> Assigned task:
Although the data holds pictures, return only the lines from the one containing "none -> purple plate B3 level 2" to the end, exactly, and without them.

> Object state change records:

--------------------------------

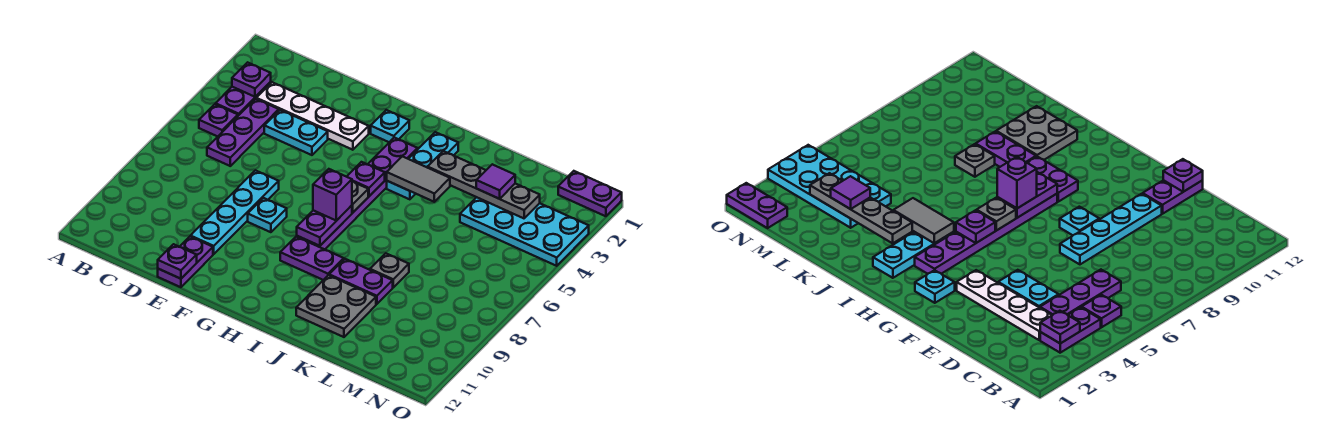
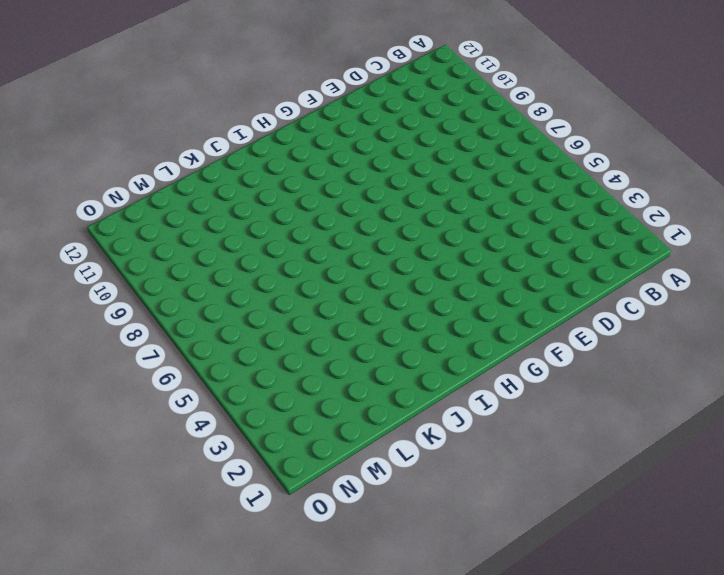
none -> purple plate B3:B4 level 1
none -> purple plate B5 level 1
none -> white plate C3:F3 level 1

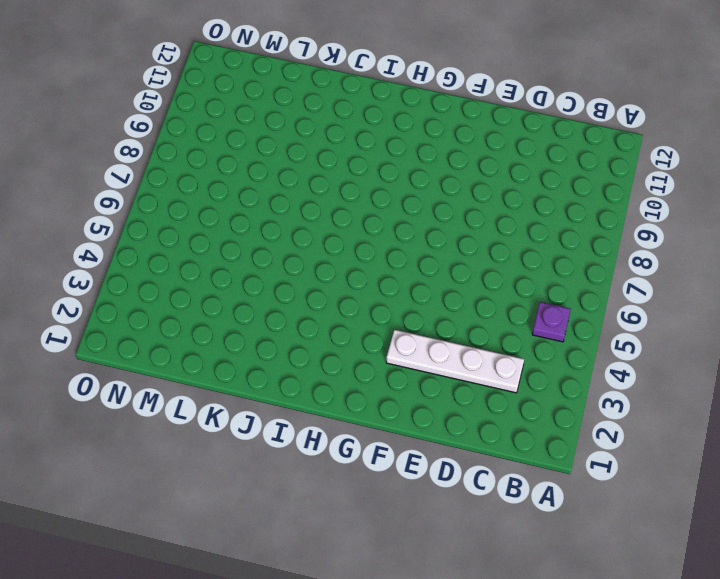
none -> purple plate B3:B4 level 1
none -> purple plate C4:C6 level 1
none -> cyan plate D4:E4 level 1

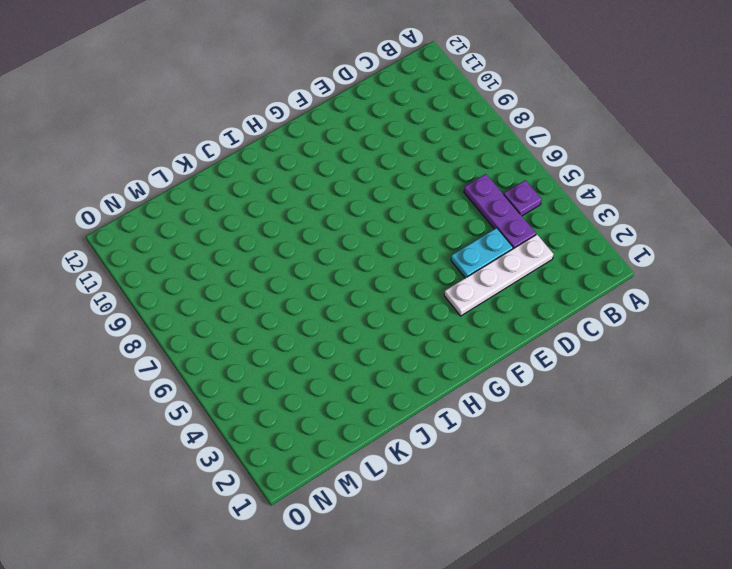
none -> purple plate B3:B4 level 1
none -> cyan plate E7:E10 level 1
none -> purple plate E11:E12 level 1

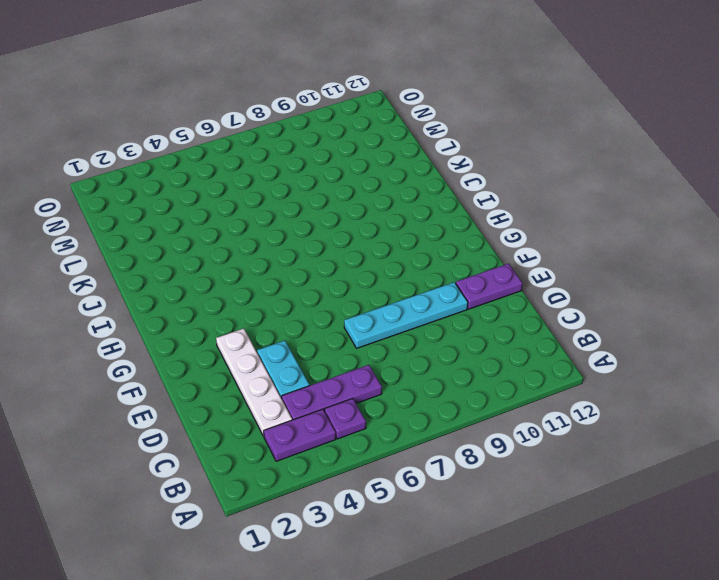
none -> cyan plate F8 level 1
none -> cyan plate G2 level 1
none -> purple plate H3:H8 level 1

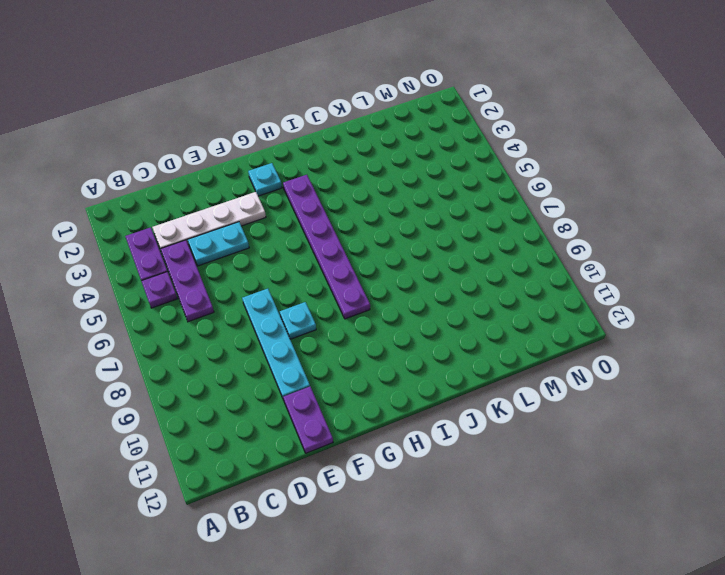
none -> purple plate H9:I9 level 1
none -> cyan plate I2:I4 level 1
none -> purple plate J9:K9 level 1

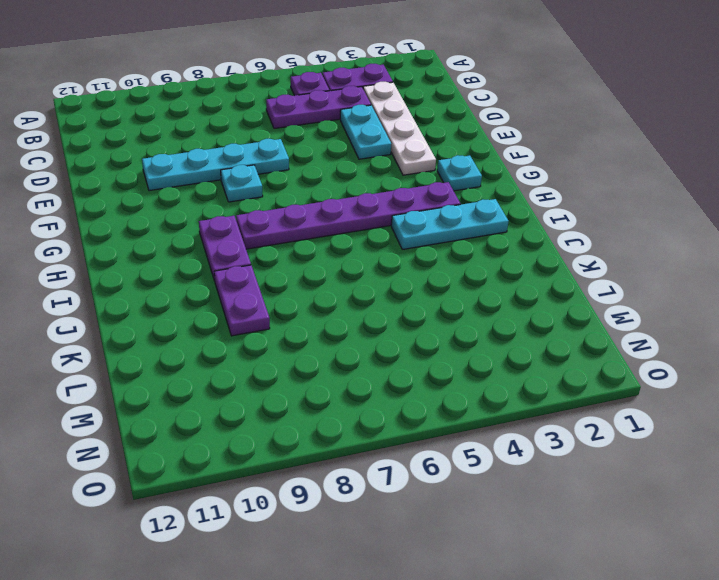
none -> purple plate E11:E12 level 1
none -> grey plate J10:K11 level 1
none -> grey plate K8 level 1

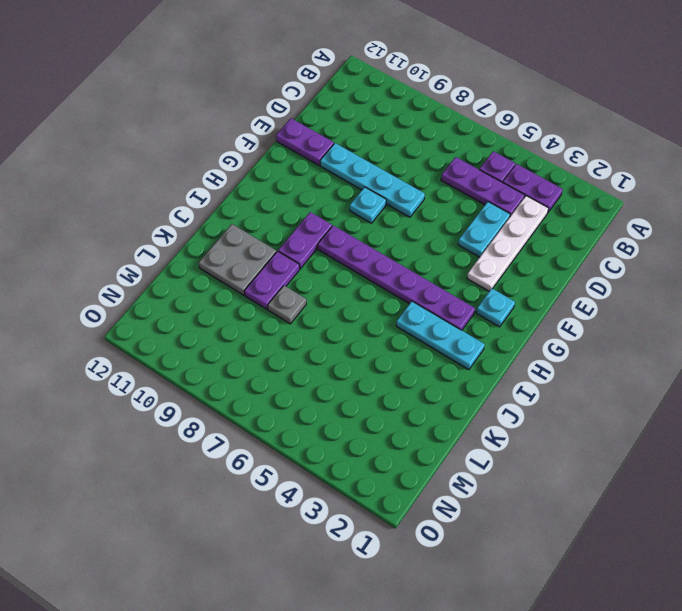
none -> cyan plate L3:O4 level 1
none -> purple plate N1:O1 level 1
none -> purple plate B3 level 2

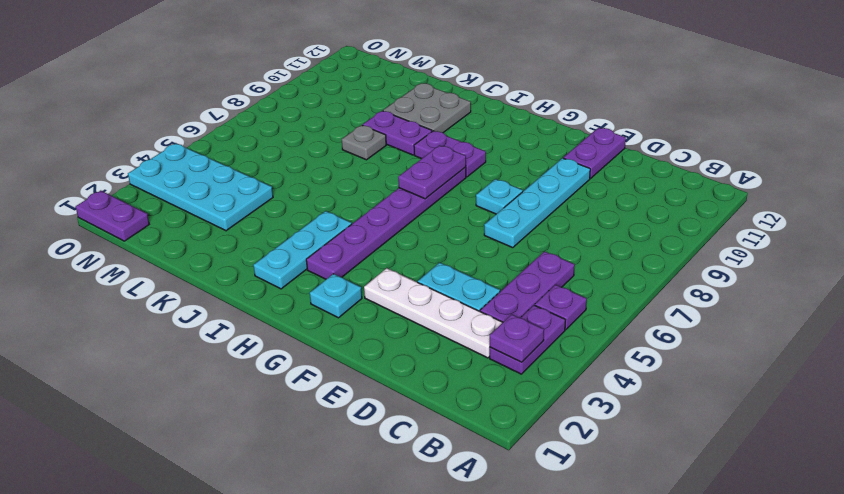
none -> purple plate E12 level 2
none -> purple plate H5 level 2
none -> grey plate H6 level 2

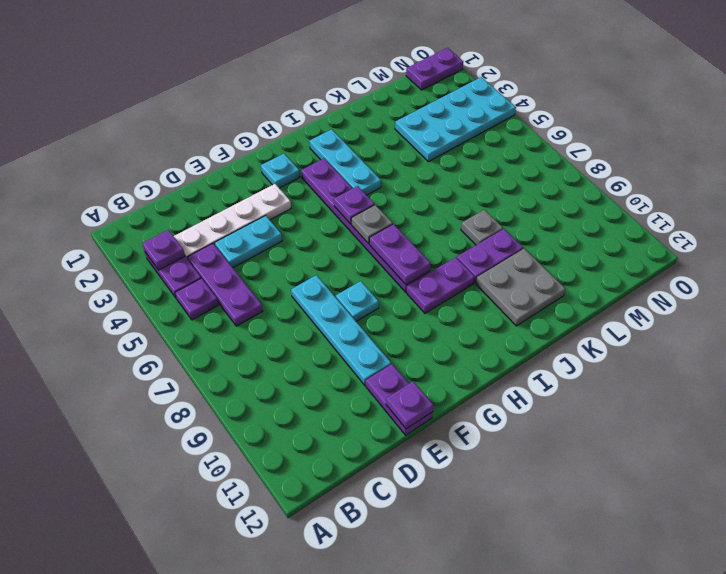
none -> grey tile I4:J4 level 2
none -> grey plate J3:M3 level 2
none -> purple brick H7 level 3

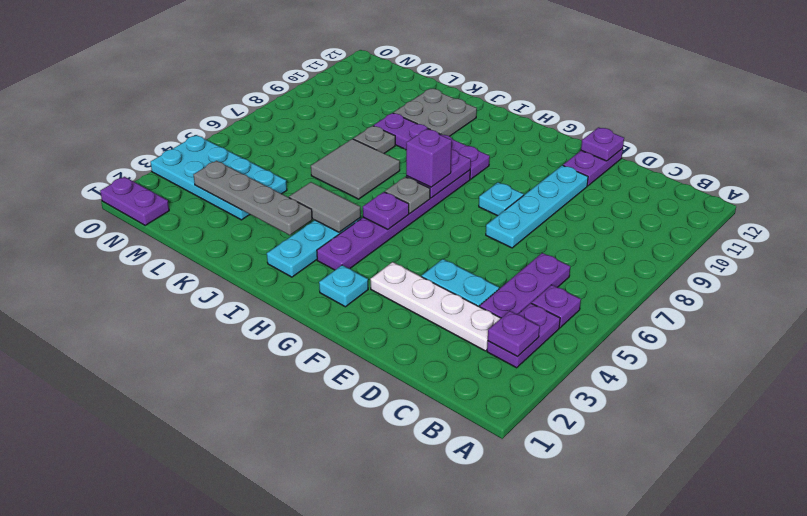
grey tile J6:K7 level 1 -> none
none -> purple tile L3 level 3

--------------------------------

> Written solution:
none -> purple plate B3 level 2

none -> purple plate E12 level 2
none -> purple plate H5 level 2
none -> grey plate H6 level 2

none -> grey tile I4:J4 level 2
none -> grey plate J3:M3 level 2
none -> purple brick H7 level 3

grey tile J6:K7 level 1 -> none
none -> purple tile L3 level 3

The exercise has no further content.